Scan the records below for the line containing "brown wallet [254,339,331,409] ->" and the line containing "camera: 30 degrees left, 5 degrees down". Copy both, plus every line between, exactly.

──────── INFORMATION

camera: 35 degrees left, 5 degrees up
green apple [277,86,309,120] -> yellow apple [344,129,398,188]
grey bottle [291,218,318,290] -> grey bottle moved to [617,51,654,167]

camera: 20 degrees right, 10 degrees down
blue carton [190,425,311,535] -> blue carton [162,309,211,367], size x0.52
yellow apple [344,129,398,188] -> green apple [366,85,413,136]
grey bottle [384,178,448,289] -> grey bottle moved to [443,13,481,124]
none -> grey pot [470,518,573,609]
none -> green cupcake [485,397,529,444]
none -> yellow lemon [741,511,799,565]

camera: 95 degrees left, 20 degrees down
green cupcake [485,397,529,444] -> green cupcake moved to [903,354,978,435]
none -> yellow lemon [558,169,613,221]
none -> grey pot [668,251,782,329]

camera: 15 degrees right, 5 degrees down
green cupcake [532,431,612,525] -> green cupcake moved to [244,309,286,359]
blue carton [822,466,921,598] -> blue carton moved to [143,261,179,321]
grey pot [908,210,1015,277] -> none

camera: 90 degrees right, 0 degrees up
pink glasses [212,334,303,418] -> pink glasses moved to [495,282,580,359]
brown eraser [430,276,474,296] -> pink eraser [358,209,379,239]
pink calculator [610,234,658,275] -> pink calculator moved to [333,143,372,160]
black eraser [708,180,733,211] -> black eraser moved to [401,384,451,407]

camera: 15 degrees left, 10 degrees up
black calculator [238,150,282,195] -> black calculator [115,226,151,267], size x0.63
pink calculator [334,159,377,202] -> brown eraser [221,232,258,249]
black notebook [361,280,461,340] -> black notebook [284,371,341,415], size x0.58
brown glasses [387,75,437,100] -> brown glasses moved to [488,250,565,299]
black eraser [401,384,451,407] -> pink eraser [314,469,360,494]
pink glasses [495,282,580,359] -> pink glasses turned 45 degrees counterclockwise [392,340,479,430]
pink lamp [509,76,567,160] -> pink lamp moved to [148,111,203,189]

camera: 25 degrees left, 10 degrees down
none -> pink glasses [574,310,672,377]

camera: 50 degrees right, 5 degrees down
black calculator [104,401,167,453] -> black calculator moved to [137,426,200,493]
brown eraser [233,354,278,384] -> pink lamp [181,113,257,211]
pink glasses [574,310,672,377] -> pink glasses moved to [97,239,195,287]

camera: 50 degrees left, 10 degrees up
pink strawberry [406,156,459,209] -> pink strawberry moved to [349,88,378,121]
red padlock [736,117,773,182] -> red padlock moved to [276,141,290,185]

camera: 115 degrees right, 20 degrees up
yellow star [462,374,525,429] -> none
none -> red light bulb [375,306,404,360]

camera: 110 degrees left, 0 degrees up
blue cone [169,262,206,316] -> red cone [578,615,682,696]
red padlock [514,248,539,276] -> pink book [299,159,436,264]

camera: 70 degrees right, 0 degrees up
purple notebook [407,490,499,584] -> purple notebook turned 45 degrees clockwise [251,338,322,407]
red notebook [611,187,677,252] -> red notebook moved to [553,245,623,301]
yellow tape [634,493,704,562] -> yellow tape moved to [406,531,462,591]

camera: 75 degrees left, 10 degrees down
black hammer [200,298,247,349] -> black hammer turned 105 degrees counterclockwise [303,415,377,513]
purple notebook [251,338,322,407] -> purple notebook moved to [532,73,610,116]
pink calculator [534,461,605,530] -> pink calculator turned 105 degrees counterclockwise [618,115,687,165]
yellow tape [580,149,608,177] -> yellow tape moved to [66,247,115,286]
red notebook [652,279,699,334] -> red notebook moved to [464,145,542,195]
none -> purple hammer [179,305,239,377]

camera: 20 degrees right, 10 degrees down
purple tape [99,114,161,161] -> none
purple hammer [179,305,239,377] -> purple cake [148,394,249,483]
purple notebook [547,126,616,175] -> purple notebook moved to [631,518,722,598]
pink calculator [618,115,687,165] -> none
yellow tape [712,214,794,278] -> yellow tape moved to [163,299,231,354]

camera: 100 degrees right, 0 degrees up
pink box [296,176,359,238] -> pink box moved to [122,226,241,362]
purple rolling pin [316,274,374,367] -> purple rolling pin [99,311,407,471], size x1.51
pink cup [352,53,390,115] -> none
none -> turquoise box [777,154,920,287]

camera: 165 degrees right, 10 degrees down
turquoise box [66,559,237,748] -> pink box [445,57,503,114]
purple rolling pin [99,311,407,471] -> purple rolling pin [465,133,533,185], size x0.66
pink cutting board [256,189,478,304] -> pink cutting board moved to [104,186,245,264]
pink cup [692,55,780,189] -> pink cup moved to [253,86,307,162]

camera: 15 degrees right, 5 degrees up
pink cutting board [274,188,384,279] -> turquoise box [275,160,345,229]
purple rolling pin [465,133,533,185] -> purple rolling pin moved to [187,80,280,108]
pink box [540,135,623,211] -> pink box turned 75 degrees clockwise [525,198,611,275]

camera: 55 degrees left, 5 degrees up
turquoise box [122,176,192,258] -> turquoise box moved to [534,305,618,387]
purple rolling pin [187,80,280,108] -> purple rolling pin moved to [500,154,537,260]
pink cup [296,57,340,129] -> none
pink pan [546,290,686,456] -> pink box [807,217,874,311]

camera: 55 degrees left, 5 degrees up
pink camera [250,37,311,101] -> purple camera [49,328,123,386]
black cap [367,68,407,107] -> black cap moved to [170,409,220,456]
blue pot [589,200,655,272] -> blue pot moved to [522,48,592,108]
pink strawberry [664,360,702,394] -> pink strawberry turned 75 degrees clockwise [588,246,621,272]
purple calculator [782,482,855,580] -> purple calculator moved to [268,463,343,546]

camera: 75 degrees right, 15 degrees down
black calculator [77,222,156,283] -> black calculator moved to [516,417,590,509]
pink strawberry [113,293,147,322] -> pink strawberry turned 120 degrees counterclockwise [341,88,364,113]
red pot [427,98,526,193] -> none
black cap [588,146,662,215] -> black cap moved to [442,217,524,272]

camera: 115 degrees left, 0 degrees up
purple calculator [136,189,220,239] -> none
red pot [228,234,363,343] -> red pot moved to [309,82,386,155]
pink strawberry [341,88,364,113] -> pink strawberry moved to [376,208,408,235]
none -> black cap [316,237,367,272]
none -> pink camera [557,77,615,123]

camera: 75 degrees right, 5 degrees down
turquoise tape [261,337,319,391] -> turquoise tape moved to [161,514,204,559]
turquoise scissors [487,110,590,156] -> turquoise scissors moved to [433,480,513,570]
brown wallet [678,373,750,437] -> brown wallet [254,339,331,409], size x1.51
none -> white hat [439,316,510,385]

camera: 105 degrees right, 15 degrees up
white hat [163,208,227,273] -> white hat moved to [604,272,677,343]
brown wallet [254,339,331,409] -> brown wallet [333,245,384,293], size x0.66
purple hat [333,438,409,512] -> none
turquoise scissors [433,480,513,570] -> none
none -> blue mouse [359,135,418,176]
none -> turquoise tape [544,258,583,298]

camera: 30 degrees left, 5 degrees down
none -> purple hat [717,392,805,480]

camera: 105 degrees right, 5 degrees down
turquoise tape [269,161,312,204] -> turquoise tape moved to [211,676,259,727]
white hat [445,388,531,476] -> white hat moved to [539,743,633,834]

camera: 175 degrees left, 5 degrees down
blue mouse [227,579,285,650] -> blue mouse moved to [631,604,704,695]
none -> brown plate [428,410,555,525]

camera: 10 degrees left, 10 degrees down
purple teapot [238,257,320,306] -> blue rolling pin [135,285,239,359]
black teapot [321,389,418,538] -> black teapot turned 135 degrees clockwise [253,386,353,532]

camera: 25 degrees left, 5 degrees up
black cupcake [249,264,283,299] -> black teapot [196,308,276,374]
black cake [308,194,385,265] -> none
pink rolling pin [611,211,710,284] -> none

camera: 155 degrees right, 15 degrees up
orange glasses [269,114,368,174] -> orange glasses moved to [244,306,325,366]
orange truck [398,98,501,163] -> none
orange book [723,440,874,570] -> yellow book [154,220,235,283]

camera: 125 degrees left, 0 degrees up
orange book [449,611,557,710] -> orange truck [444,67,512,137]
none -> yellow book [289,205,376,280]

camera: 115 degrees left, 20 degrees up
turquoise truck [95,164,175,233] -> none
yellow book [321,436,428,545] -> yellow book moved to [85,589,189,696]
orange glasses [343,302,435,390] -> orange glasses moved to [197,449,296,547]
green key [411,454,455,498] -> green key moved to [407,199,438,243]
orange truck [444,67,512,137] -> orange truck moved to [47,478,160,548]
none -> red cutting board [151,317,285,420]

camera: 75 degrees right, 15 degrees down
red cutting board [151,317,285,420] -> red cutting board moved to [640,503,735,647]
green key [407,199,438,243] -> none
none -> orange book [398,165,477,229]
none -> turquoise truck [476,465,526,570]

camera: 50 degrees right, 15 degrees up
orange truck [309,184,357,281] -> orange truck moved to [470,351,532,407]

────────────────

◆ YOUR SOLUTION:
brown wallet [254,339,331,409] -> brown wallet [333,245,384,293], size x0.66
purple hat [333,438,409,512] -> none
turquoise scissors [433,480,513,570] -> none
none -> blue mouse [359,135,418,176]
none -> turquoise tape [544,258,583,298]

camera: 30 degrees left, 5 degrees down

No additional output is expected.